Spatial object tracking data:
===
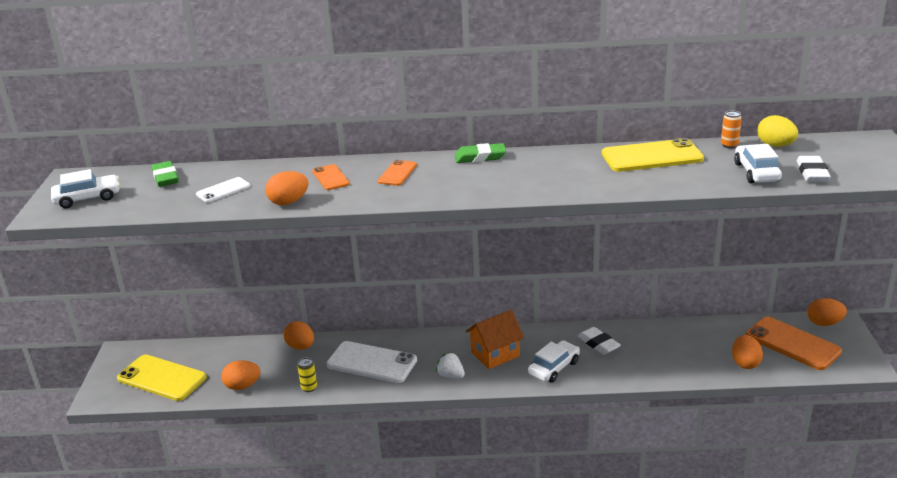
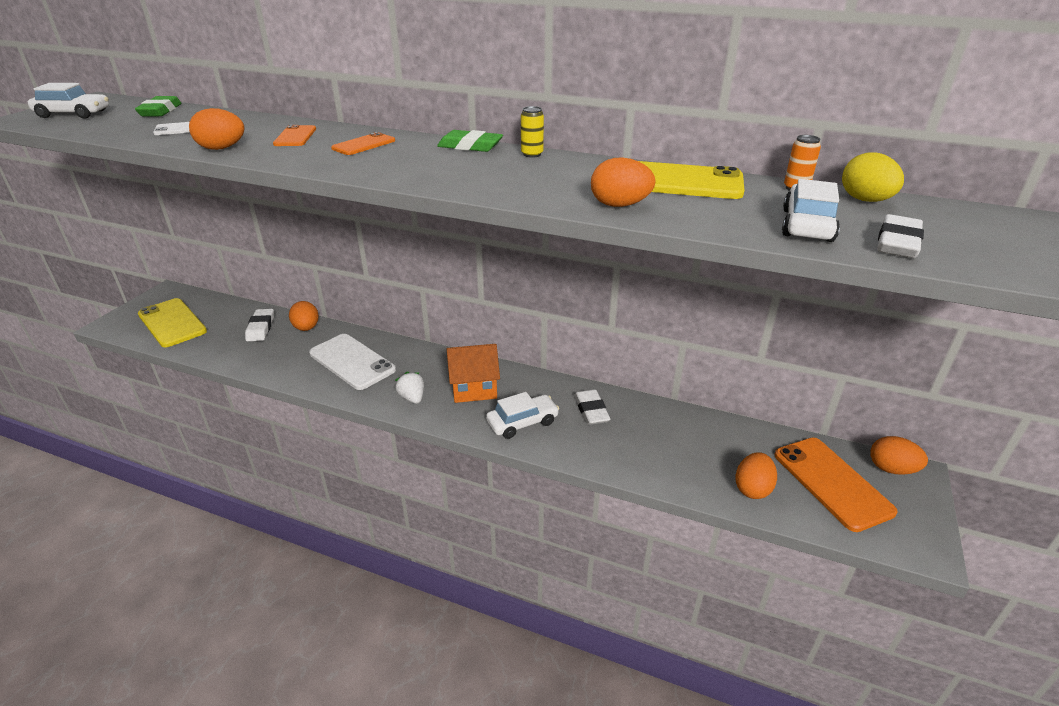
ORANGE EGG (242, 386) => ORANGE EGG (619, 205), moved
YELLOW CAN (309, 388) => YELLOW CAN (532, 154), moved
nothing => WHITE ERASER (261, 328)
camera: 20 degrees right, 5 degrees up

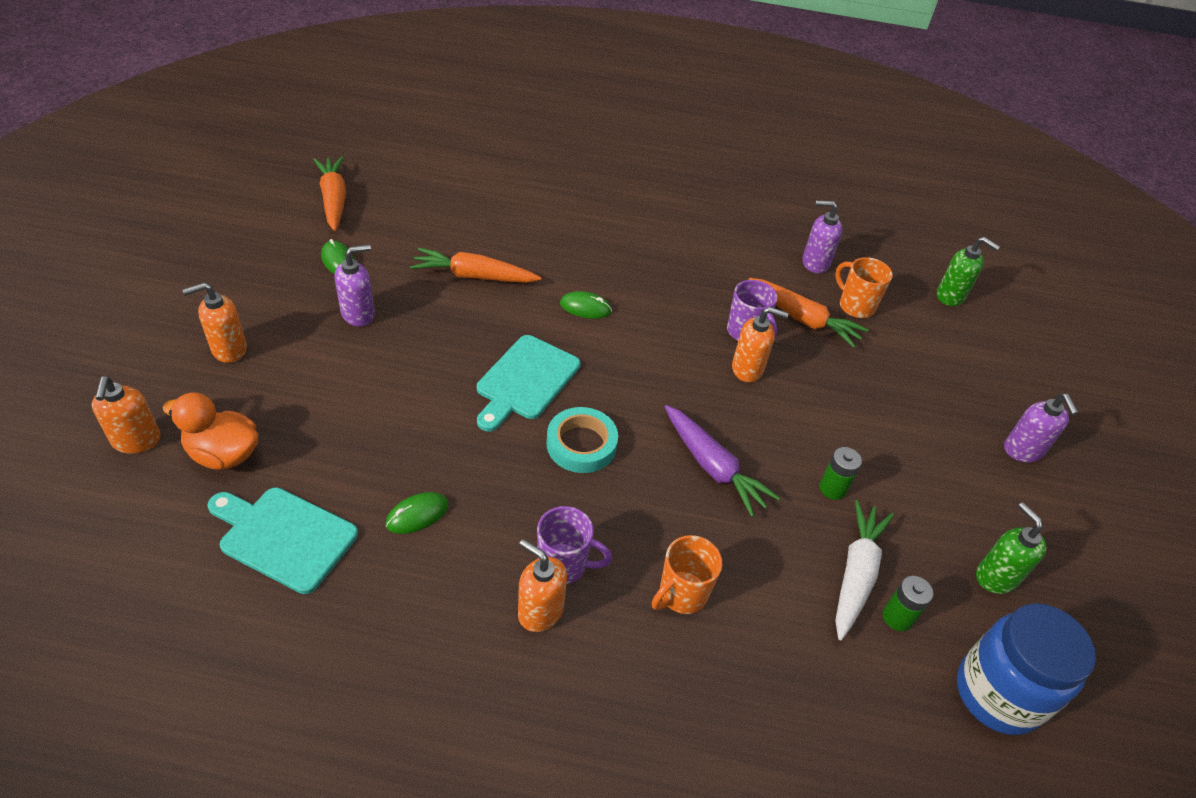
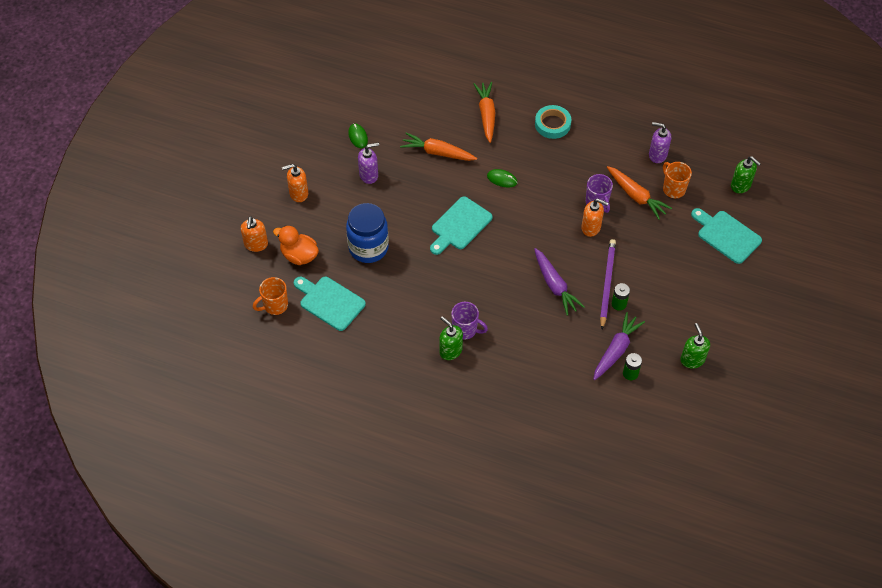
ORANGE CARROT (334, 200) => ORANGE CARROT (486, 115), moved
GREEN MOUSE (417, 514) => nothing
ORANGE SOAP DISPENSER (540, 611) => GREEN SOAP DISPENSER (450, 351)
TURQUOISE TAPE (581, 444) => TURQUOISE TAPE (552, 124), moved
ORANGE MUG (681, 594) => ORANGE MUG (275, 306), moved
WHITE CARROT (856, 574) => PURPLE CARROT (616, 350)
BLUE JAR (997, 694) => BLUE JAR (368, 248), moved
PURPLE SOAP DISPENSER (1023, 450) => nothing
nothing => PURPLE PENCIL (607, 283)
nothing => TURQUOISE CUTTING BOARD (726, 235)
camera: 15 degrees right, 10 degrees up

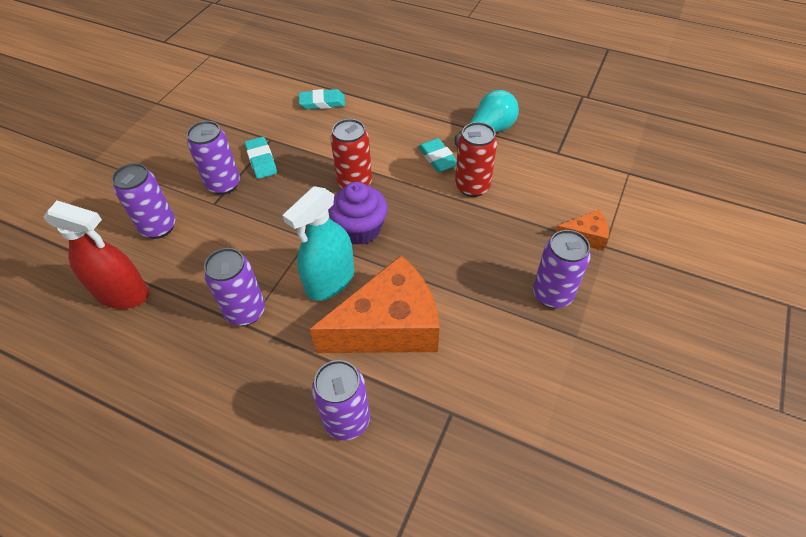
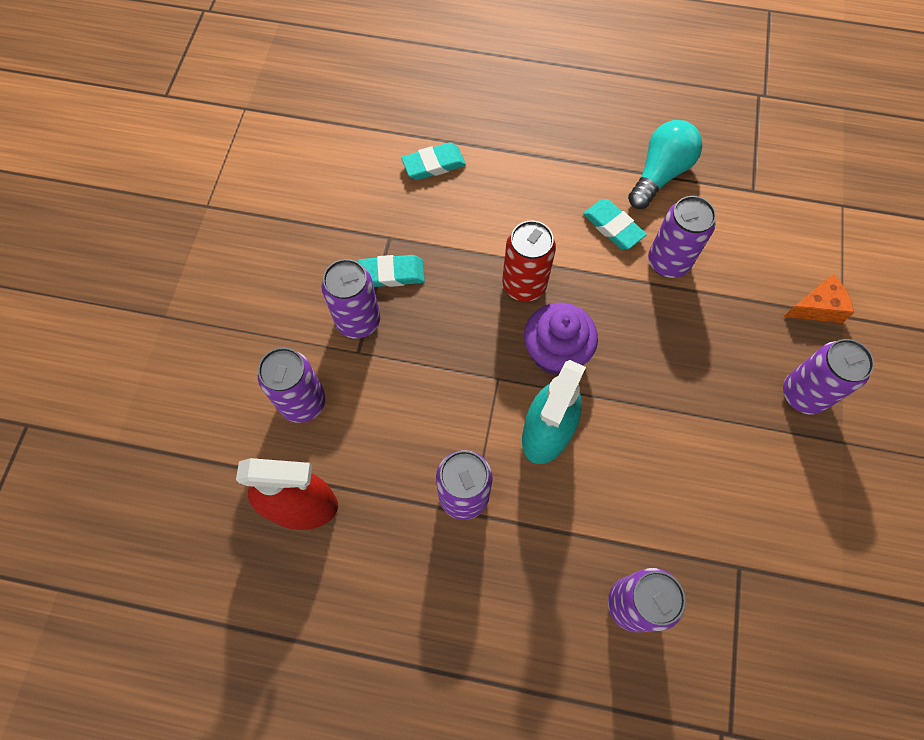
TURQUOISE ERASER (261, 160) => TURQUOISE ERASER (391, 273), 60 degrees counterclockwise
ORANGE CHEESE (389, 326) => nothing
RED CAN (472, 187) => PURPLE CAN (668, 262)
camera: 15 degrees left, 15 degrees up

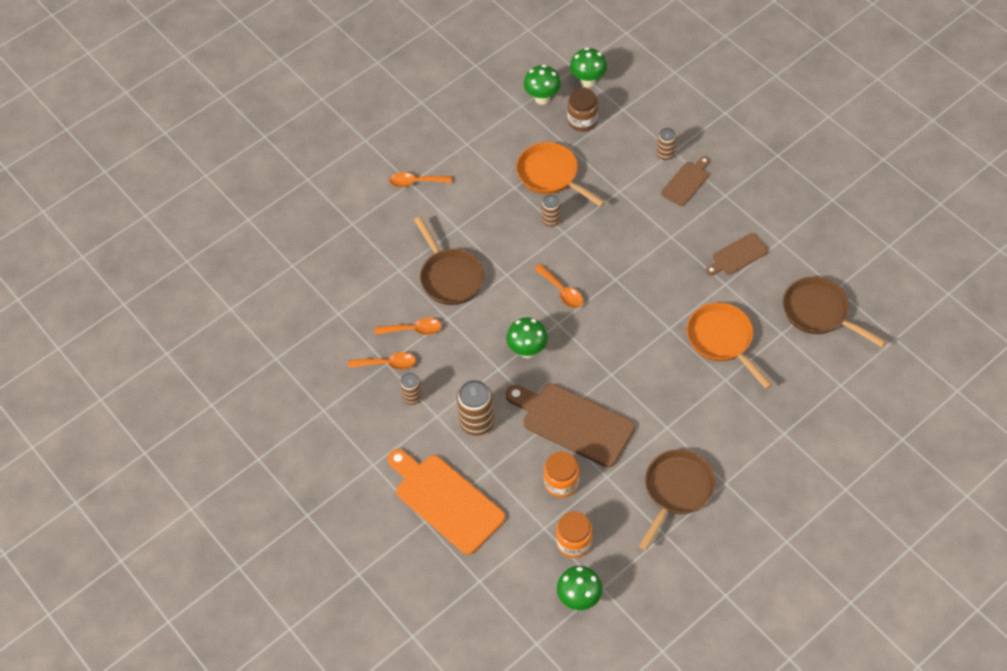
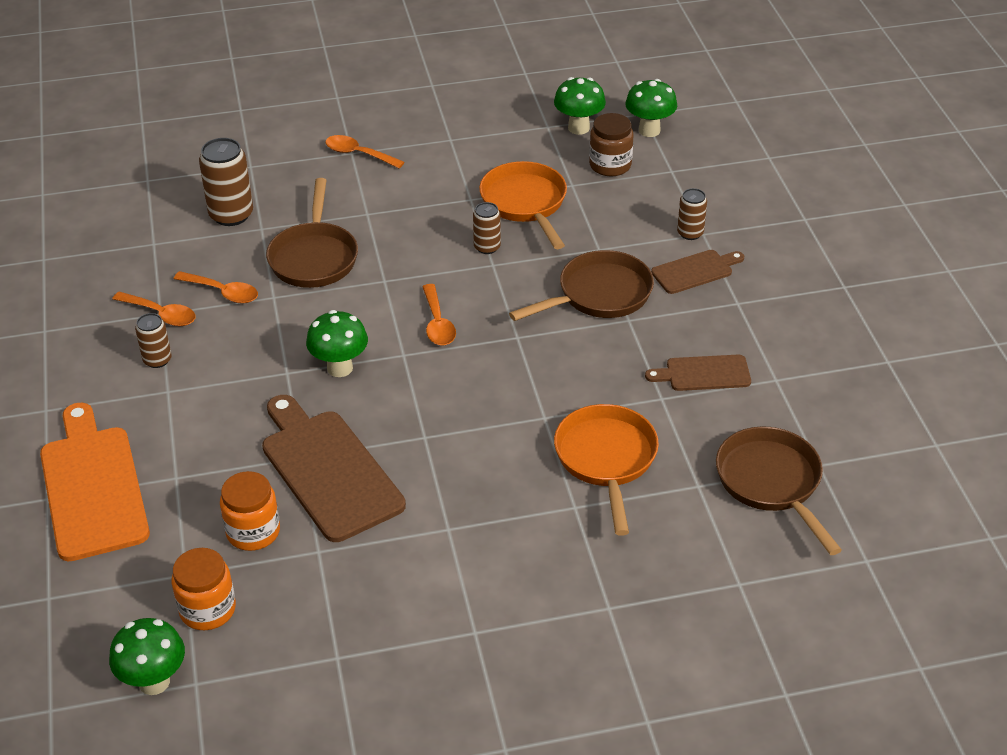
BROWN CAN (477, 422) => BROWN CAN (231, 215), moved
BROWN PAN (676, 490) => BROWN PAN (599, 295), moved
camera: 25 degrees right, 15 degrees down

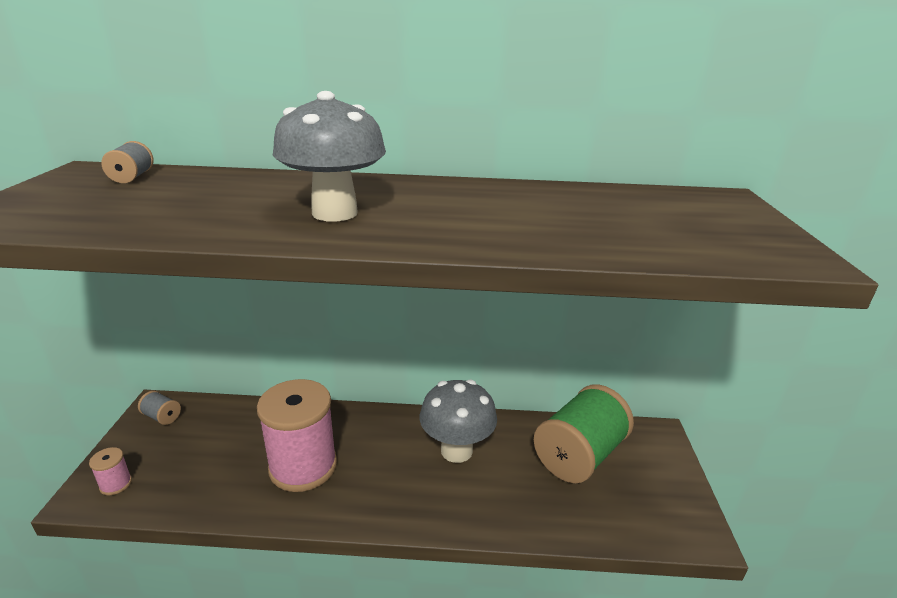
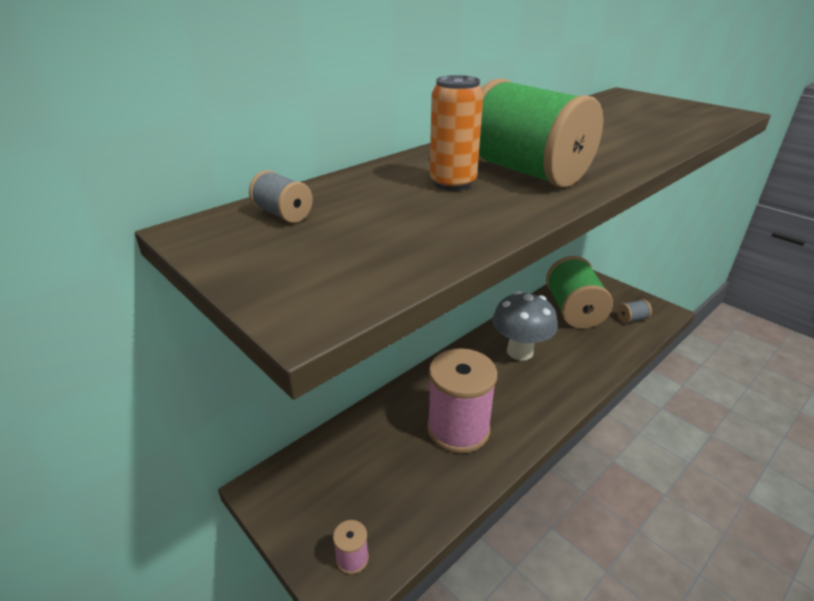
GREY SPOOL (162, 417) => GREY SPOOL (631, 319), moved
GREY MUSHROOM (334, 213) => GREEN SPOOL (526, 172)
nothing => ORANGE CAN (452, 183)
camera: 45 degrees left, 5 degrees up

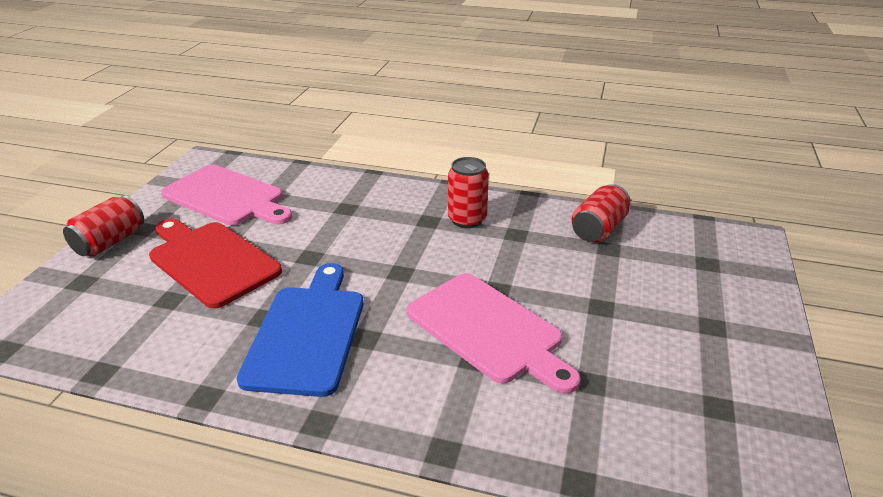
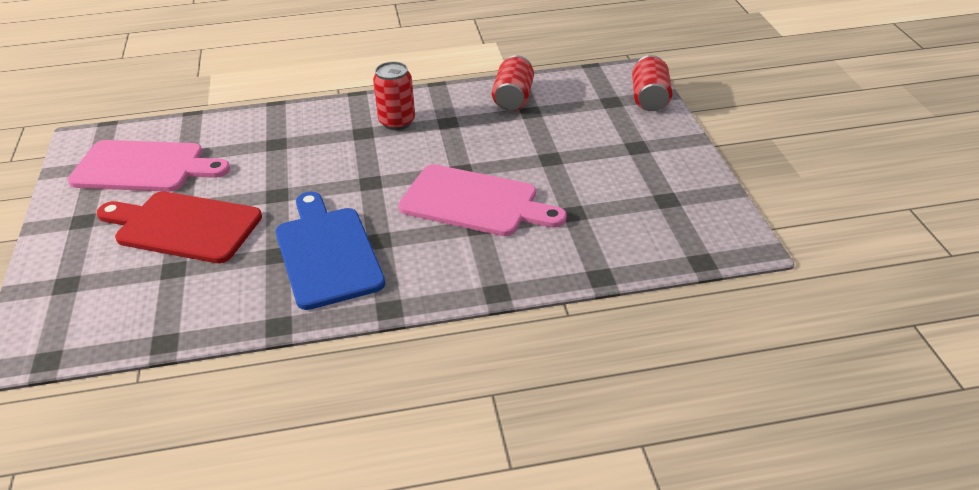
RED CAN (110, 242) => RED CAN (650, 99), moved
camera: 25 degrees left, 5 degrees up

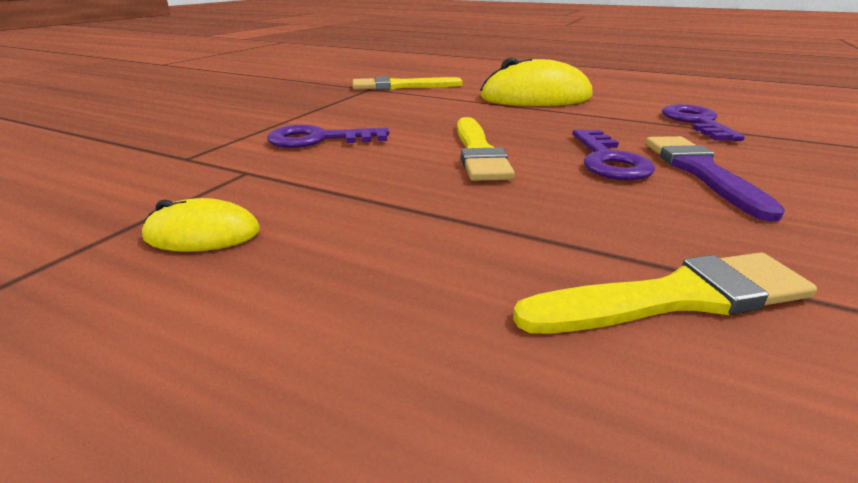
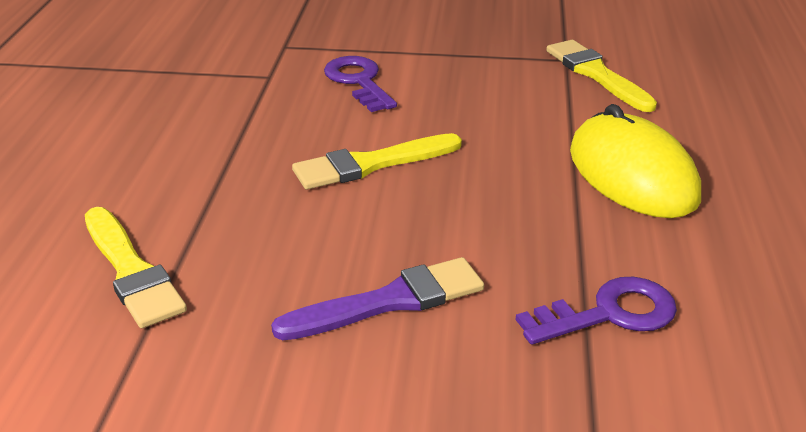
YELLOW MOUSE (202, 234) => nothing
PURPLE KEY (609, 160) => nothing
camera: 70 degrees right, 5 degrees up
===
**GOAL OF THE EXERCISE**
Although the records above include pictures, the copy must contain only their exact text.

**EXPECTED OUTPUT**
ORANGE EGG (242, 386) => ORANGE EGG (619, 205), moved
YELLOW CAN (309, 388) => YELLOW CAN (532, 154), moved
nothing => WHITE ERASER (261, 328)
camera: 20 degrees right, 5 degrees up

ORANGE CARROT (334, 200) => ORANGE CARROT (486, 115), moved
GREEN MOUSE (417, 514) => nothing
ORANGE SOAP DISPENSER (540, 611) => GREEN SOAP DISPENSER (450, 351)
TURQUOISE TAPE (581, 444) => TURQUOISE TAPE (552, 124), moved
ORANGE MUG (681, 594) => ORANGE MUG (275, 306), moved
WHITE CARROT (856, 574) => PURPLE CARROT (616, 350)
BLUE JAR (997, 694) => BLUE JAR (368, 248), moved
PURPLE SOAP DISPENSER (1023, 450) => nothing
nothing => PURPLE PENCIL (607, 283)
nothing => TURQUOISE CUTTING BOARD (726, 235)
camera: 15 degrees right, 10 degrees up

TURQUOISE ERASER (261, 160) => TURQUOISE ERASER (391, 273), 60 degrees counterclockwise
ORANGE CHEESE (389, 326) => nothing
RED CAN (472, 187) => PURPLE CAN (668, 262)
camera: 15 degrees left, 15 degrees up

BROWN CAN (477, 422) => BROWN CAN (231, 215), moved
BROWN PAN (676, 490) => BROWN PAN (599, 295), moved
camera: 25 degrees right, 15 degrees down

GREY SPOOL (162, 417) => GREY SPOOL (631, 319), moved
GREY MUSHROOM (334, 213) => GREEN SPOOL (526, 172)
nothing => ORANGE CAN (452, 183)
camera: 45 degrees left, 5 degrees up

RED CAN (110, 242) => RED CAN (650, 99), moved
camera: 25 degrees left, 5 degrees up

YELLOW MOUSE (202, 234) => nothing
PURPLE KEY (609, 160) => nothing
camera: 70 degrees right, 5 degrees up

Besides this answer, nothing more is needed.